■ What needs to be done
A verbatim reproduction of the lines below, from the line containing "Someone repainted the pink" through the line containing "Someone put down the red", both ends included, is the whole required output.

(Object correspondence data)
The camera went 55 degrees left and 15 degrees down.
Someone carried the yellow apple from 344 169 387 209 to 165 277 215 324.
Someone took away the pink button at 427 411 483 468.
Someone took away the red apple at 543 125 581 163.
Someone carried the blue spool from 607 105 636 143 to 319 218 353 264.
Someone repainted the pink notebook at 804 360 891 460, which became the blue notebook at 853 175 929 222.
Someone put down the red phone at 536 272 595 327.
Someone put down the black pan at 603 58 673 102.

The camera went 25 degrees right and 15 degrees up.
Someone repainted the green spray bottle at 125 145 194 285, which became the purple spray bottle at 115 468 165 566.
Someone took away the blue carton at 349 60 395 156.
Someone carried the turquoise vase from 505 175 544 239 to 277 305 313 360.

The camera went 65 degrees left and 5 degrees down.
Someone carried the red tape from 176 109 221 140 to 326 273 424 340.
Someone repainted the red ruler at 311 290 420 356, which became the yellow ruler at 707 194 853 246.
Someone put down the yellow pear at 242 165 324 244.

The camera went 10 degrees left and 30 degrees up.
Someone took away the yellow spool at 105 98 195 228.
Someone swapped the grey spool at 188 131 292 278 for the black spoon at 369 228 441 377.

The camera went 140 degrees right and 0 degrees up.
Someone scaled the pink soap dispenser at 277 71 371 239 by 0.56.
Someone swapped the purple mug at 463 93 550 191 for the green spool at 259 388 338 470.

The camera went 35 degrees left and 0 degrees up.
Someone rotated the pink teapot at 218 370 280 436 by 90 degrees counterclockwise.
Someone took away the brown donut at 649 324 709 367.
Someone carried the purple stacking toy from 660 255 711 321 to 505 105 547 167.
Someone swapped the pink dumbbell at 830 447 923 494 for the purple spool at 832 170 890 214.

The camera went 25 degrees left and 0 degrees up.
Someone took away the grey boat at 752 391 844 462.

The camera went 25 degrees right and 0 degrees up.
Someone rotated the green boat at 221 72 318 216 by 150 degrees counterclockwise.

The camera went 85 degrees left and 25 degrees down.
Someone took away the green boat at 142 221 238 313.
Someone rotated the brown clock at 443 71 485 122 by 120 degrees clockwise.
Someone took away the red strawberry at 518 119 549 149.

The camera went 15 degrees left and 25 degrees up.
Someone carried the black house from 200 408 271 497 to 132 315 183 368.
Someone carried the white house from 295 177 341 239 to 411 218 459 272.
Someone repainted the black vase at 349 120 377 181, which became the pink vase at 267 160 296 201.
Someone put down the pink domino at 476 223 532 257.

■ Answer section
Someone repainted the pink notebook at 804 360 891 460, which became the blue notebook at 853 175 929 222.
Someone put down the red phone at 536 272 595 327.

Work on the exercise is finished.